**Your instructions**
Find every line below where the word "turquoise" occurs. Then say how many there are, giving only the number.

**Input material**
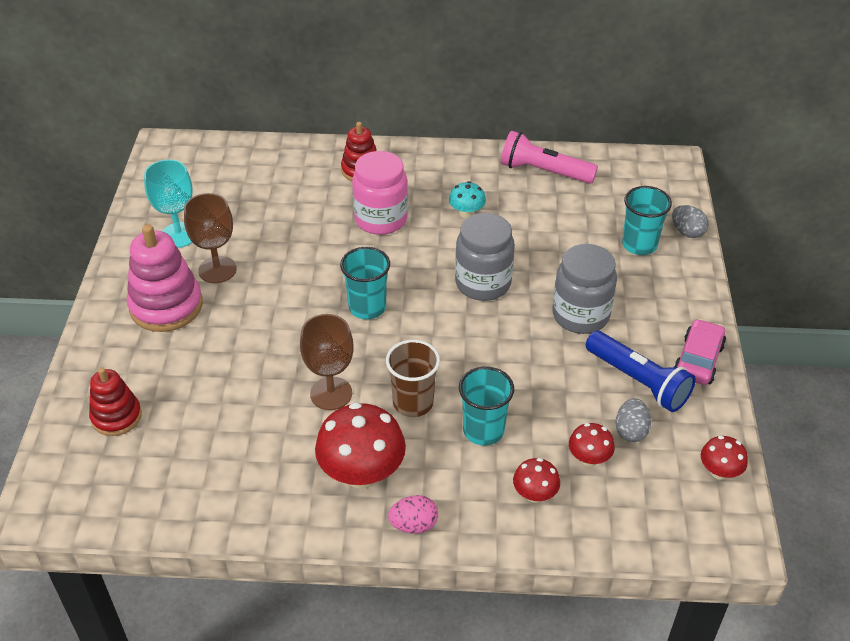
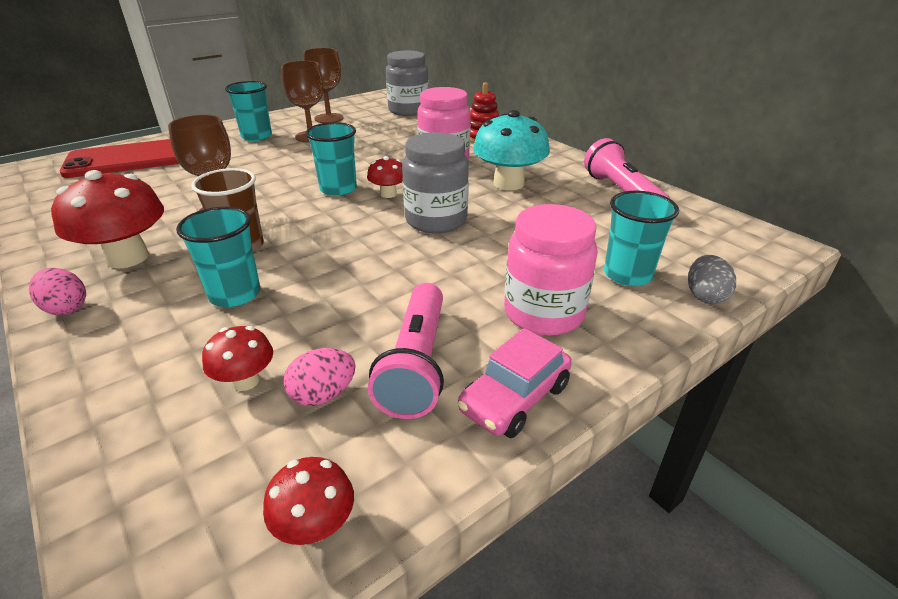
camera: 50 degrees right, 10 degrees down
(116, 416) = (132, 159): red stacking toy -> red phone
(166, 306) = (256, 136): pink stacking toy -> turquoise cup
(179, 235) = (329, 118): turquoise goblet -> brown goblet
(466, 213) = (508, 183): turquoise mushroom -> turquoise mushroom, size x1.92
(534, 494) = (155, 365): red mushroom -> red mushroom (388, 194)
(580, 315) = (468, 283): grey jar -> grey jar (408, 110)
(631, 431) = (323, 395): grey egg -> pink egg
(638, 381) = (416, 363): blue flashlight -> pink flashlight
(642, 304) = (543, 313): none -> pink jar
(698, 360) = (514, 398): pink car -> pink car turned 150 degrees clockwise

**Exercise answer**
3